Work item: When you return the material, keep every line exactly as it is and omit the pictures.
Recorded information Start Marker
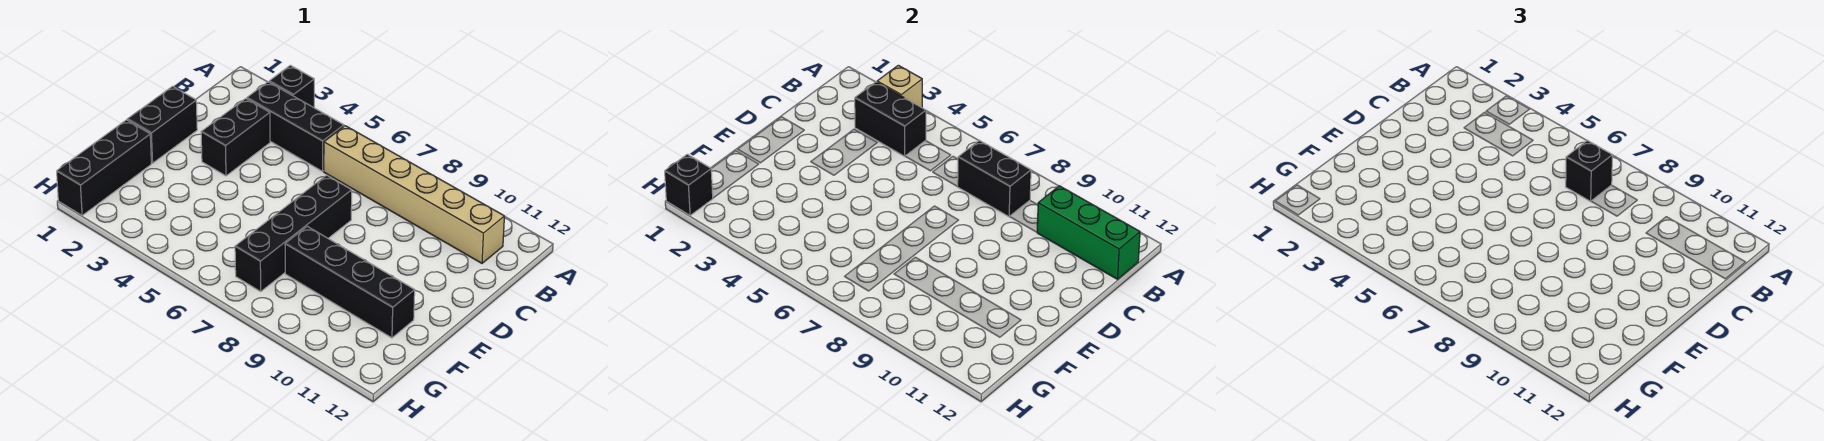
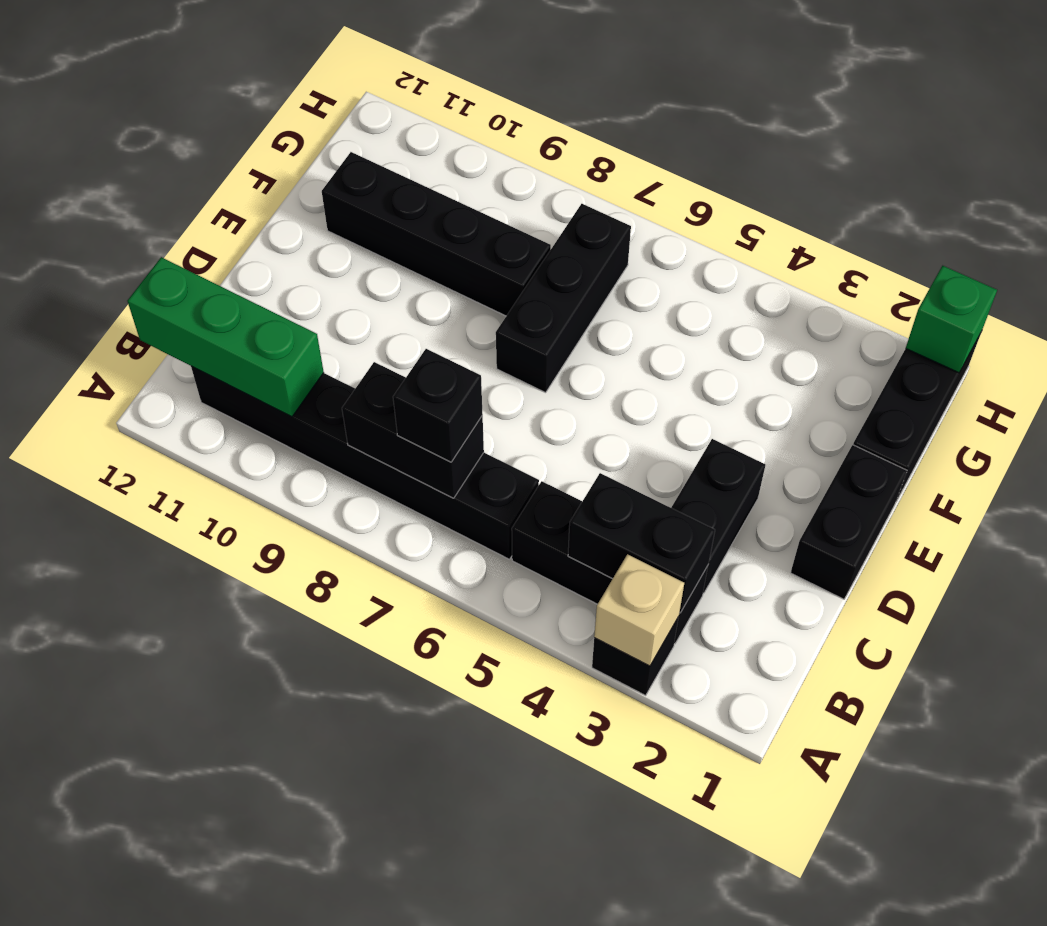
tan brick B6:B11 level 1 -> black brick B6:B11 level 1
black brick D7:G7 level 1 -> black brick E7:G7 level 1
black brick H1 level 2 -> green brick H1 level 2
Recorded information End Marker
Exercise output:
tan brick B6:B11 level 1 -> black brick B6:B11 level 1
black brick D7:G7 level 1 -> black brick E7:G7 level 1
black brick H1 level 2 -> green brick H1 level 2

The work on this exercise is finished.